» Goal of the exercise
Nothing but an exact copy is asked for: the lines in the material below from the one with "camera: 30 degrees right, 0 degrees up" through the one with "(651, 162) = (491, 147): red", pictures excluded.

» Records shown
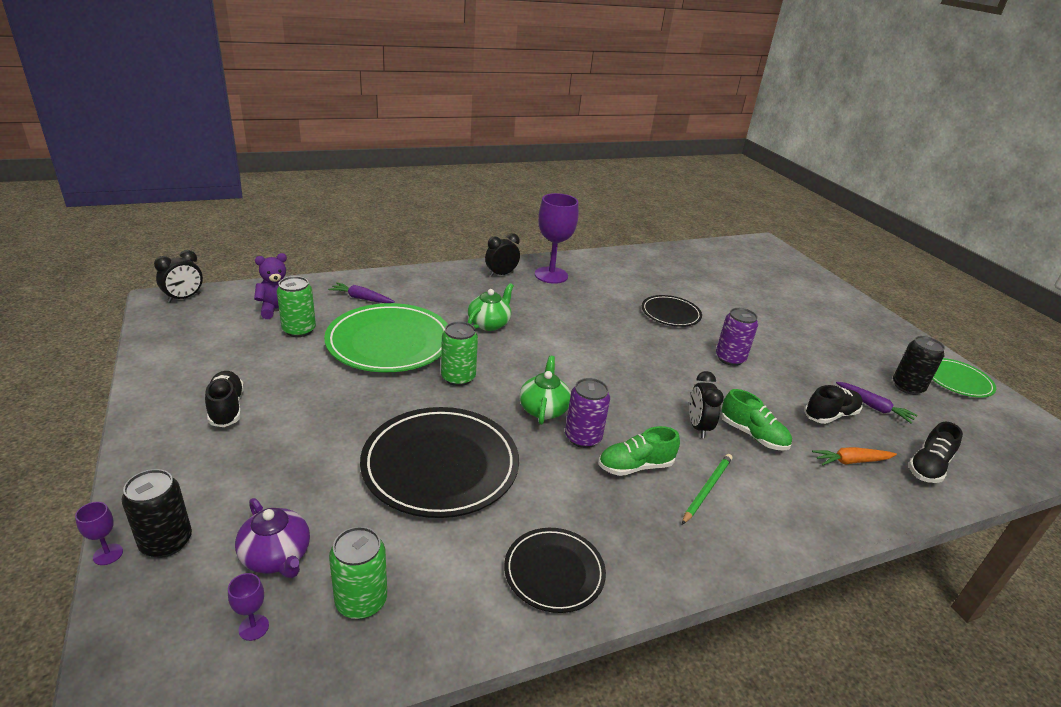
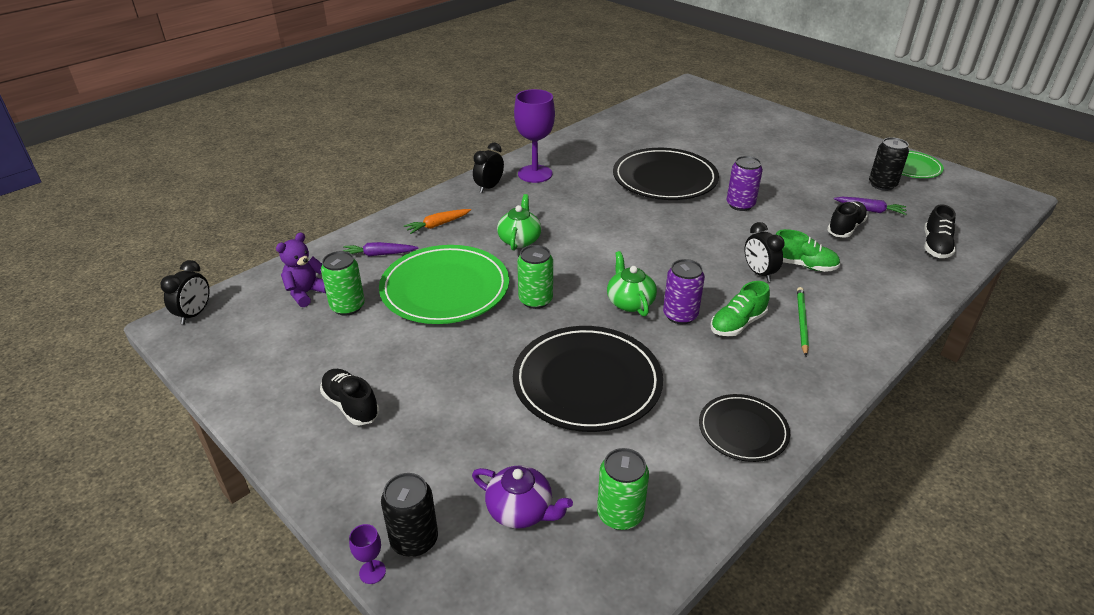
camera: 20 degrees left, 5 degrees up
(253, 627) = (554, 571): purple goblet -> none
(670, 313) = (664, 179): black plate -> black plate, size x1.79
(851, 461) = (883, 261): orange carrot -> orange carrot (437, 225)

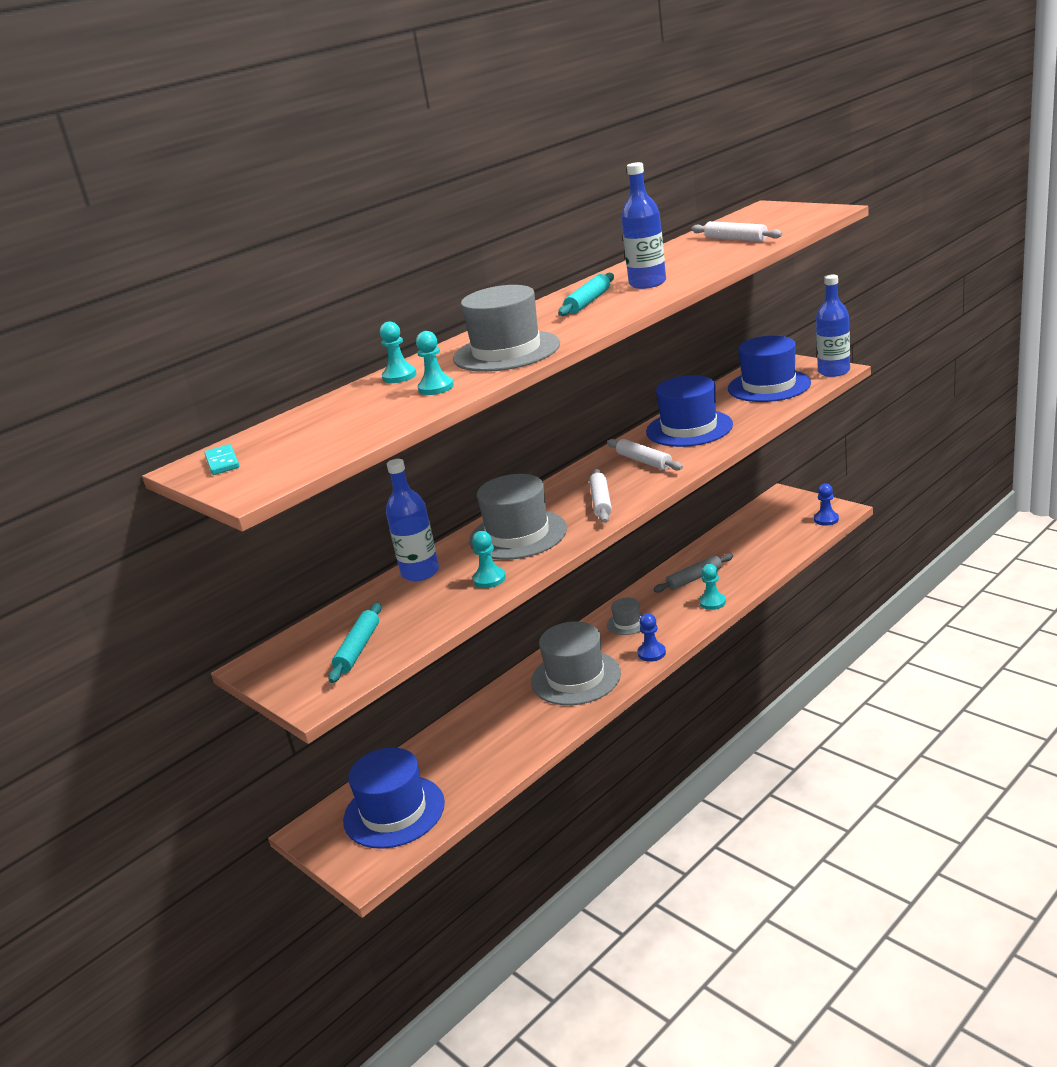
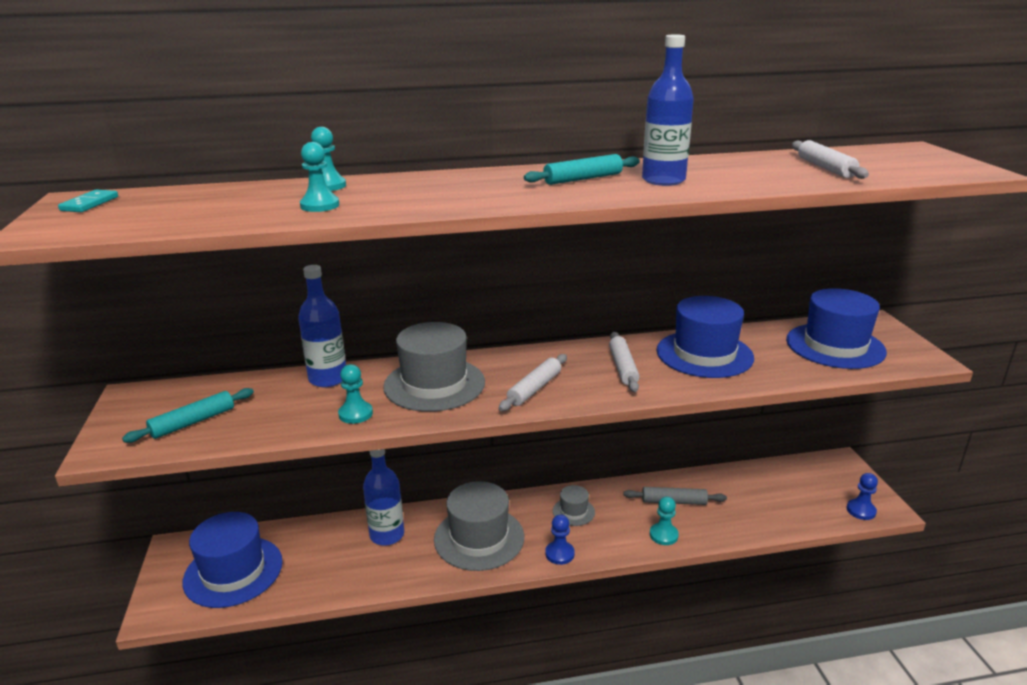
camera: 30 degrees right, 0 degrees up
(506, 351) = (431, 196): grey hat -> none
(834, 371) = (922, 360): blue bottle -> blue bottle (387, 535)

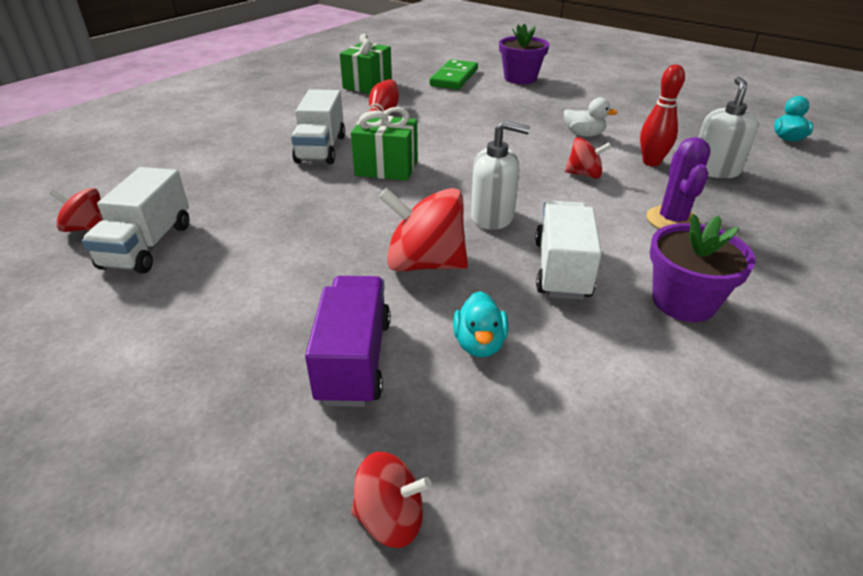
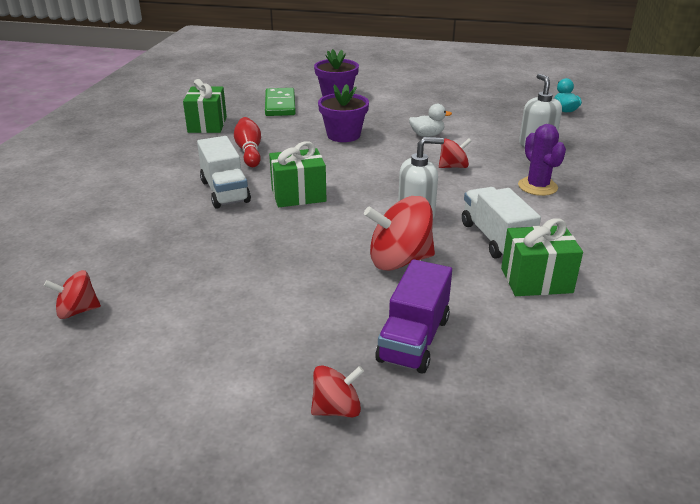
camera: 25 degrees left, 5 degrees down
(148, 246) = (156, 309): white truck -> none
(354, 360) = (413, 339): purple truck -> purple truck turned 135 degrees counterclockwise
(390, 518) = (525, 419): red spinning top -> red spinning top (337, 409)
(479, 344) = (486, 303): turquoise duck -> none
(569, 335) = (536, 280): none -> green gift
(651, 162) = (491, 147): red bowling pin -> none
(683, 302) = (585, 239): purple flower pot -> purple flower pot (343, 135)

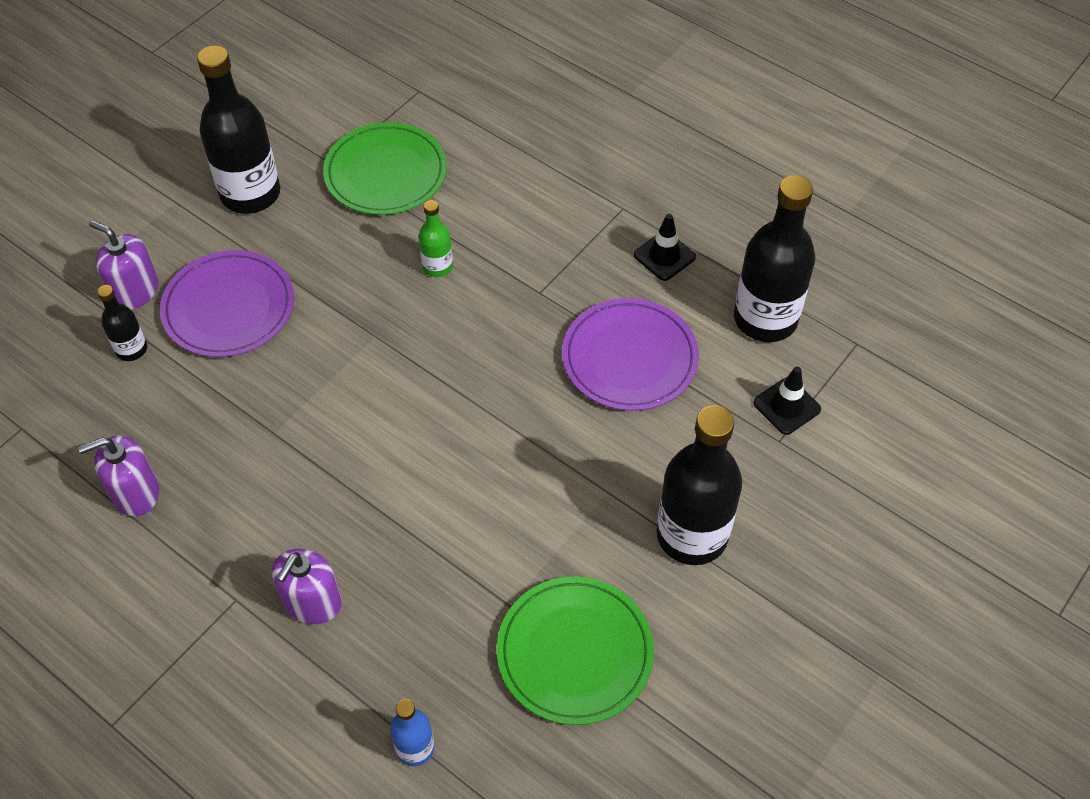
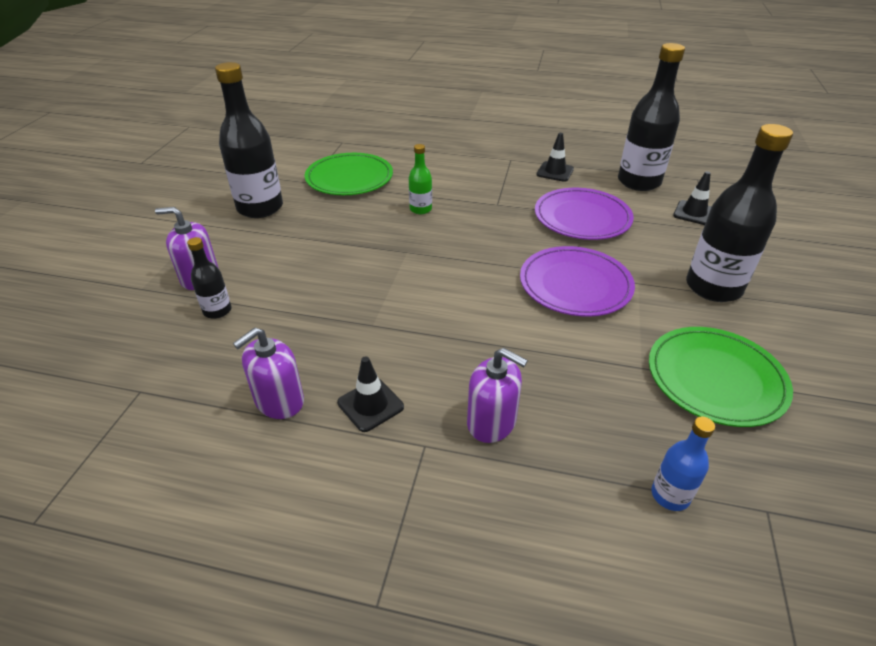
camera: 25 degrees left, 15 degrees down
(214, 533) = (370, 405): none -> black traffic cone
(229, 307) = (284, 266): purple plate -> purple plate (575, 285)
(312, 602) = (491, 422): purple soap dispenser -> purple soap dispenser turned 60 degrees counterclockwise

» Answer below
camera: 30 degrees right, 0 degrees up
(506, 351) = (431, 196): grey hat -> none
(834, 371) = (922, 360): blue bottle -> blue bottle (387, 535)

camera: 25 degrees left, 5 degrees down
(148, 246) = (156, 309): white truck -> none
(354, 360) = (413, 339): purple truck -> purple truck turned 135 degrees counterclockwise
(390, 518) = (525, 419): red spinning top -> red spinning top (337, 409)
(479, 344) = (486, 303): turquoise duck -> none
(569, 335) = (536, 280): none -> green gift
(651, 162) = (491, 147): red bowling pin -> none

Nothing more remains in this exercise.